Recorded information Block Start
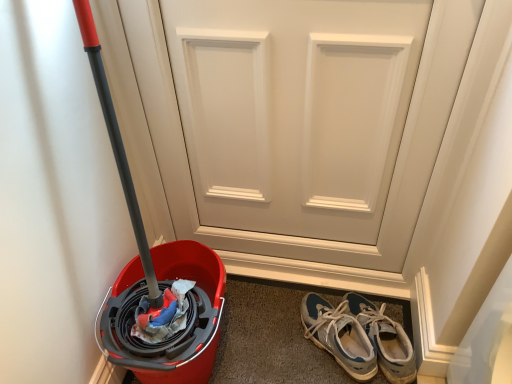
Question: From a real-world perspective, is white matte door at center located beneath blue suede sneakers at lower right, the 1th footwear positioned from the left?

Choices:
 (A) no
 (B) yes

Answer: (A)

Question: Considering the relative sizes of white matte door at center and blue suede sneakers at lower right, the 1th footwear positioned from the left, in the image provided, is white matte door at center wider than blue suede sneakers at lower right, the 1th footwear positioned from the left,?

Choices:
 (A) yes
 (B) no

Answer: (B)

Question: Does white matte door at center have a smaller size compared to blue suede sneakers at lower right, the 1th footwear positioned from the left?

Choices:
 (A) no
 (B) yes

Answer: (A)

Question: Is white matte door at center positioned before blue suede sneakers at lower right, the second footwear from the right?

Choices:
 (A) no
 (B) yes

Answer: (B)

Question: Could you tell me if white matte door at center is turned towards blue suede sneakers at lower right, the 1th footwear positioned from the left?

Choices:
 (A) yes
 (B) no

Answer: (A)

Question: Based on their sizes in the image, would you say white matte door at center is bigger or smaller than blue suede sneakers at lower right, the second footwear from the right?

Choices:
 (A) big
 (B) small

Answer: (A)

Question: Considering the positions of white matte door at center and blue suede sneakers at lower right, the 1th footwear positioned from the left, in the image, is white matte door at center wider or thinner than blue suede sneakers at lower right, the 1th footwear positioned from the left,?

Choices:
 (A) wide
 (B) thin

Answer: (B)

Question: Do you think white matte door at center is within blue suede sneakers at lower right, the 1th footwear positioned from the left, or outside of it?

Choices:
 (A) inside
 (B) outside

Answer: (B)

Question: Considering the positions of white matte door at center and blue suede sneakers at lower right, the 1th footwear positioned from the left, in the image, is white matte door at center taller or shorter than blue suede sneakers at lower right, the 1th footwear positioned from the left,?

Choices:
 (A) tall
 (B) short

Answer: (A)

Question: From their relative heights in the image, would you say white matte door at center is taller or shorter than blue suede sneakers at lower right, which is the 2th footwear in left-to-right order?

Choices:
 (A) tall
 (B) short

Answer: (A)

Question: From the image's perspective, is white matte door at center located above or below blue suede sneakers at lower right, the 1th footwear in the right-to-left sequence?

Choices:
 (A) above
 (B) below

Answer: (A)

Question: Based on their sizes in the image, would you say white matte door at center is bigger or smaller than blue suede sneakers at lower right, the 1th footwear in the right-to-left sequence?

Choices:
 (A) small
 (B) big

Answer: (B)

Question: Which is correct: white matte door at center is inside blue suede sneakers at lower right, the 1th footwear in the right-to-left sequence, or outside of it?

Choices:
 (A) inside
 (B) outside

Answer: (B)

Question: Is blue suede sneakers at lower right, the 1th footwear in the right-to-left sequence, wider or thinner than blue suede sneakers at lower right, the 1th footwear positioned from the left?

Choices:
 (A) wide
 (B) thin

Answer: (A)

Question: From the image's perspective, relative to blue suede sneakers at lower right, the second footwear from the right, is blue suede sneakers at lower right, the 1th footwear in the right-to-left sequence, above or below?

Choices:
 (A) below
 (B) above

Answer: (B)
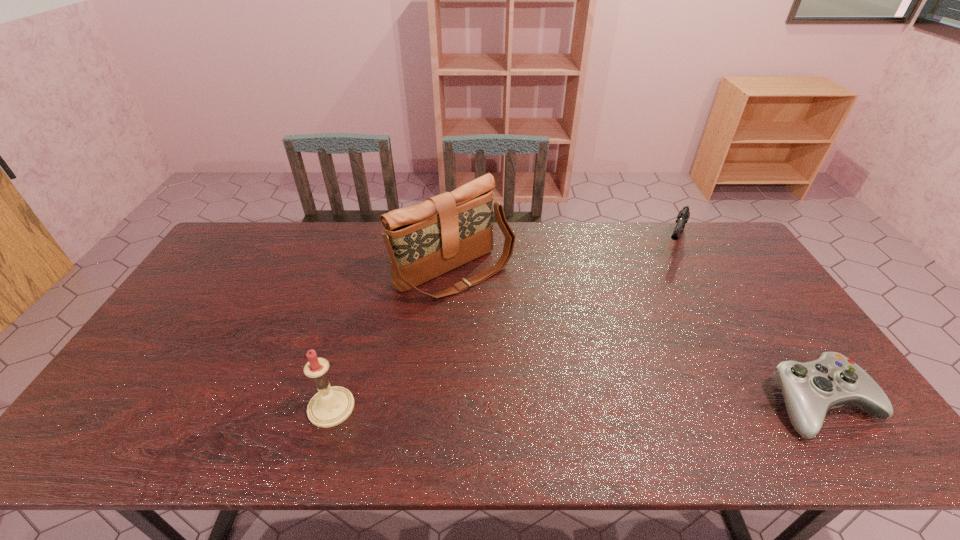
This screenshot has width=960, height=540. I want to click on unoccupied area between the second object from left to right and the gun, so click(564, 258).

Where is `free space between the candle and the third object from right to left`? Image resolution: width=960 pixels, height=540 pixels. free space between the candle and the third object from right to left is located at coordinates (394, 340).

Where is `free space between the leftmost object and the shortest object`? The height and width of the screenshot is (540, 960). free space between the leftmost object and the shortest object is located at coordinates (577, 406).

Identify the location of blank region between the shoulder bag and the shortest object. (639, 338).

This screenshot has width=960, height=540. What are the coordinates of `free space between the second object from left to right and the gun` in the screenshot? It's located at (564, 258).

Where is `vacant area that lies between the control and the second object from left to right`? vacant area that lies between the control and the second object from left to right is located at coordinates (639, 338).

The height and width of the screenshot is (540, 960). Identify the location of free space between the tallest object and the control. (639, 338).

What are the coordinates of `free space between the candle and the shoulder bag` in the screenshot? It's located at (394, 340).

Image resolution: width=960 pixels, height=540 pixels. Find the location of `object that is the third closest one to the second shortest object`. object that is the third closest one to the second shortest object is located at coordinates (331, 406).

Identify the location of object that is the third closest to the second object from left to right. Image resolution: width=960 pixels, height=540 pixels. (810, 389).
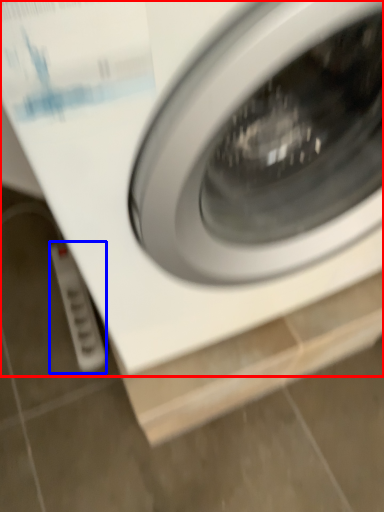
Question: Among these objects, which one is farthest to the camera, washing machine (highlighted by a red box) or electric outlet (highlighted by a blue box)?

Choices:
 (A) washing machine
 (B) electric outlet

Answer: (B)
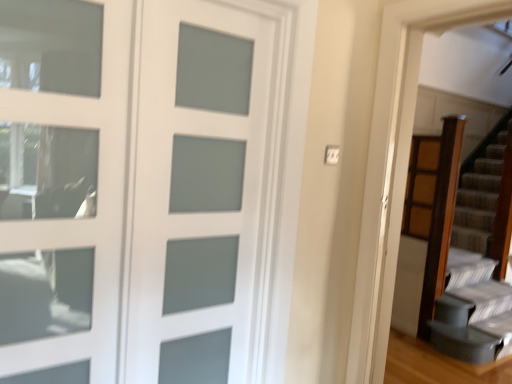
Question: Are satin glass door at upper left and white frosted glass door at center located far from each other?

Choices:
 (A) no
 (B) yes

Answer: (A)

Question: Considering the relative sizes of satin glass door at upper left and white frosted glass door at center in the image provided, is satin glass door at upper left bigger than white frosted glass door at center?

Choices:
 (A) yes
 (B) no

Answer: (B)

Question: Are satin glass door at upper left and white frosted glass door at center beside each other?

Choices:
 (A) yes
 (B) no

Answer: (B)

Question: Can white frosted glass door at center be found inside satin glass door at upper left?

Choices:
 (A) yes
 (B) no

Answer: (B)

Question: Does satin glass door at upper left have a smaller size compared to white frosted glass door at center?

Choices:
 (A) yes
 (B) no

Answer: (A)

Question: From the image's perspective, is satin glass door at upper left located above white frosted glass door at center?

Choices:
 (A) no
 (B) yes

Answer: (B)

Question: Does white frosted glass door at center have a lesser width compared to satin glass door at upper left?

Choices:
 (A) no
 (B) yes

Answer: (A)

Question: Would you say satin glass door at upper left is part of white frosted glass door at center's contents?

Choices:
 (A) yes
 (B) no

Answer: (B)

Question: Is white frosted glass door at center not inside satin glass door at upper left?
Recorded information Block End
*What you need to do*:
Update the records above by changing "white matte door" to "gray matte door" wherever it appears, keeping everything else the same. Leave the pictures out of your answer.

*Answer space*:
Question: From a real-world perspective, is gray matte door at center located beneath blue suede sneakers at lower right, the 1th footwear positioned from the left?

Choices:
 (A) no
 (B) yes

Answer: (A)

Question: Considering the relative sizes of gray matte door at center and blue suede sneakers at lower right, the 1th footwear positioned from the left, in the image provided, is gray matte door at center wider than blue suede sneakers at lower right, the 1th footwear positioned from the left,?

Choices:
 (A) yes
 (B) no

Answer: (B)

Question: Does gray matte door at center have a smaller size compared to blue suede sneakers at lower right, the 1th footwear positioned from the left?

Choices:
 (A) no
 (B) yes

Answer: (A)

Question: Is gray matte door at center positioned before blue suede sneakers at lower right, the second footwear from the right?

Choices:
 (A) no
 (B) yes

Answer: (B)

Question: Could you tell me if gray matte door at center is turned towards blue suede sneakers at lower right, the 1th footwear positioned from the left?

Choices:
 (A) yes
 (B) no

Answer: (A)

Question: Based on their sizes in the image, would you say gray matte door at center is bigger or smaller than blue suede sneakers at lower right, the second footwear from the right?

Choices:
 (A) big
 (B) small

Answer: (A)

Question: Considering the positions of gray matte door at center and blue suede sneakers at lower right, the 1th footwear positioned from the left, in the image, is gray matte door at center wider or thinner than blue suede sneakers at lower right, the 1th footwear positioned from the left,?

Choices:
 (A) wide
 (B) thin

Answer: (B)

Question: Do you think gray matte door at center is within blue suede sneakers at lower right, the 1th footwear positioned from the left, or outside of it?

Choices:
 (A) inside
 (B) outside

Answer: (B)

Question: Considering the positions of gray matte door at center and blue suede sneakers at lower right, the 1th footwear positioned from the left, in the image, is gray matte door at center taller or shorter than blue suede sneakers at lower right, the 1th footwear positioned from the left,?

Choices:
 (A) tall
 (B) short

Answer: (A)

Question: From their relative heights in the image, would you say gray matte door at center is taller or shorter than blue suede sneakers at lower right, which is the 2th footwear in left-to-right order?

Choices:
 (A) tall
 (B) short

Answer: (A)

Question: From the image's perspective, is gray matte door at center located above or below blue suede sneakers at lower right, the 1th footwear in the right-to-left sequence?

Choices:
 (A) above
 (B) below

Answer: (A)

Question: Based on their sizes in the image, would you say gray matte door at center is bigger or smaller than blue suede sneakers at lower right, the 1th footwear in the right-to-left sequence?

Choices:
 (A) small
 (B) big

Answer: (B)

Question: Which is correct: gray matte door at center is inside blue suede sneakers at lower right, the 1th footwear in the right-to-left sequence, or outside of it?

Choices:
 (A) inside
 (B) outside

Answer: (B)

Question: Is blue suede sneakers at lower right, the 1th footwear in the right-to-left sequence, wider or thinner than blue suede sneakers at lower right, the 1th footwear positioned from the left?

Choices:
 (A) wide
 (B) thin

Answer: (A)

Question: From the image's perspective, relative to blue suede sneakers at lower right, the second footwear from the right, is blue suede sneakers at lower right, the 1th footwear in the right-to-left sequence, above or below?

Choices:
 (A) below
 (B) above

Answer: (B)
This screenshot has width=960, height=540. I want to click on unoccupied area between the second object from left to right and the gun, so click(564, 258).

Where is `free space between the candle and the third object from right to left`? Image resolution: width=960 pixels, height=540 pixels. free space between the candle and the third object from right to left is located at coordinates (394, 340).

Where is `free space between the leftmost object and the shortest object`? The height and width of the screenshot is (540, 960). free space between the leftmost object and the shortest object is located at coordinates (577, 406).

Identify the location of blank region between the shoulder bag and the shortest object. (639, 338).

This screenshot has width=960, height=540. What are the coordinates of `free space between the second object from left to right and the gun` in the screenshot? It's located at (564, 258).

Where is `vacant area that lies between the control and the second object from left to right`? vacant area that lies between the control and the second object from left to right is located at coordinates (639, 338).

The height and width of the screenshot is (540, 960). Identify the location of free space between the tallest object and the control. (639, 338).

What are the coordinates of `free space between the candle and the shoulder bag` in the screenshot? It's located at (394, 340).

Image resolution: width=960 pixels, height=540 pixels. Find the location of `object that is the third closest one to the second shortest object`. object that is the third closest one to the second shortest object is located at coordinates (331, 406).

Identify the location of object that is the third closest to the second object from left to right. Image resolution: width=960 pixels, height=540 pixels. (810, 389).
Question: Among these objects, which one is farthest to the camera, washing machine (highlighted by a red box) or electric outlet (highlighted by a blue box)?

Choices:
 (A) washing machine
 (B) electric outlet

Answer: (B)
Question: Are satin glass door at upper left and white frosted glass door at center located far from each other?

Choices:
 (A) no
 (B) yes

Answer: (A)

Question: Considering the relative sizes of satin glass door at upper left and white frosted glass door at center in the image provided, is satin glass door at upper left bigger than white frosted glass door at center?

Choices:
 (A) yes
 (B) no

Answer: (B)

Question: Are satin glass door at upper left and white frosted glass door at center beside each other?

Choices:
 (A) yes
 (B) no

Answer: (B)

Question: Can white frosted glass door at center be found inside satin glass door at upper left?

Choices:
 (A) yes
 (B) no

Answer: (B)

Question: Does satin glass door at upper left have a smaller size compared to white frosted glass door at center?

Choices:
 (A) yes
 (B) no

Answer: (A)

Question: From the image's perspective, is satin glass door at upper left located above white frosted glass door at center?

Choices:
 (A) no
 (B) yes

Answer: (B)

Question: Does white frosted glass door at center have a lesser width compared to satin glass door at upper left?

Choices:
 (A) no
 (B) yes

Answer: (A)

Question: Would you say satin glass door at upper left is part of white frosted glass door at center's contents?

Choices:
 (A) yes
 (B) no

Answer: (B)

Question: Is white frosted glass door at center not inside satin glass door at upper left?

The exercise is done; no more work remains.